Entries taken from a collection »

= Beginning of Section =

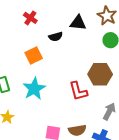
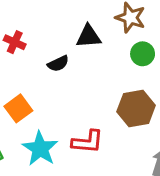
orange square: (34, 55) -> (18, 108), moved
red L-shape: (78, 91) -> (88, 142), moved, turned -60

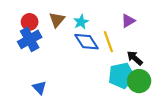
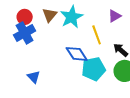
cyan star: (81, 22) -> (72, 17), size x1.6
blue diamond: (87, 42) -> (77, 54), moved
cyan pentagon: (122, 76) -> (94, 69), moved

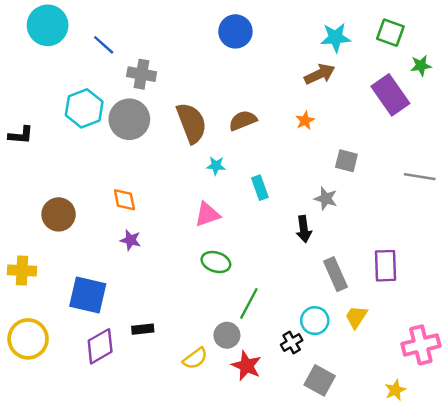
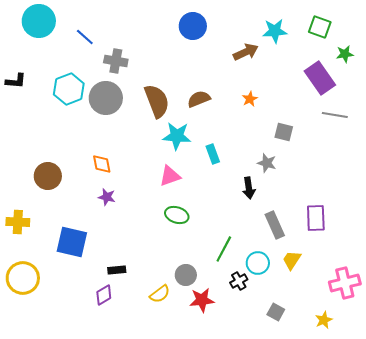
brown arrow: (320, 74) -> (246, 52), moved
black L-shape: (21, 135) -> (16, 81), moved
cyan star: (216, 166) -> (177, 136), size x1.8
gray line: (420, 177) -> (335, 115), moved
green line: (249, 303) -> (224, 249), moved
purple diamond: (100, 346) -> (104, 295), moved, size x0.7
red star: (246, 366) -> (202, 300), turned -30
gray square: (320, 380) -> (276, 312), moved, size x0.7

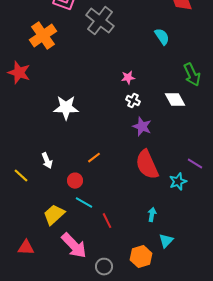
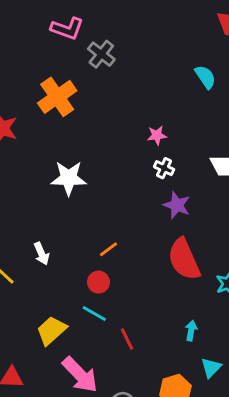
gray cross: (100, 21) -> (101, 54), moved, size x0.7
orange cross: (43, 36) -> (57, 97), moved
red circle: (75, 181) -> (99, 282), moved

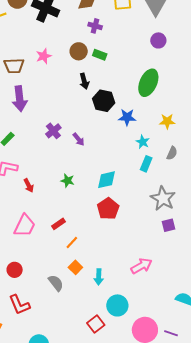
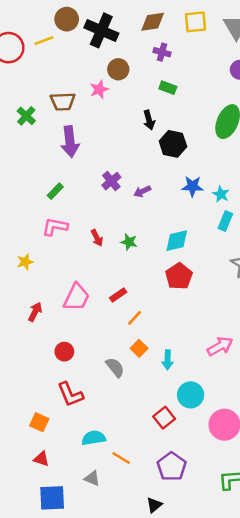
brown circle: (79, 51) -> (118, 69), moved
blue star: (127, 117) -> (192, 186), moved
purple arrow: (79, 139) -> (142, 191), turned 104
red arrow: (29, 185) -> (97, 238), moved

= End of Section =

TASK » Copy every line in the data above that has the string "gray" in it.

RESPONSE TO THE TASK »
gray line: (420, 177) -> (335, 115), moved
gray square: (320, 380) -> (276, 312), moved, size x0.7
gray cross: (100, 21) -> (101, 54), moved, size x0.7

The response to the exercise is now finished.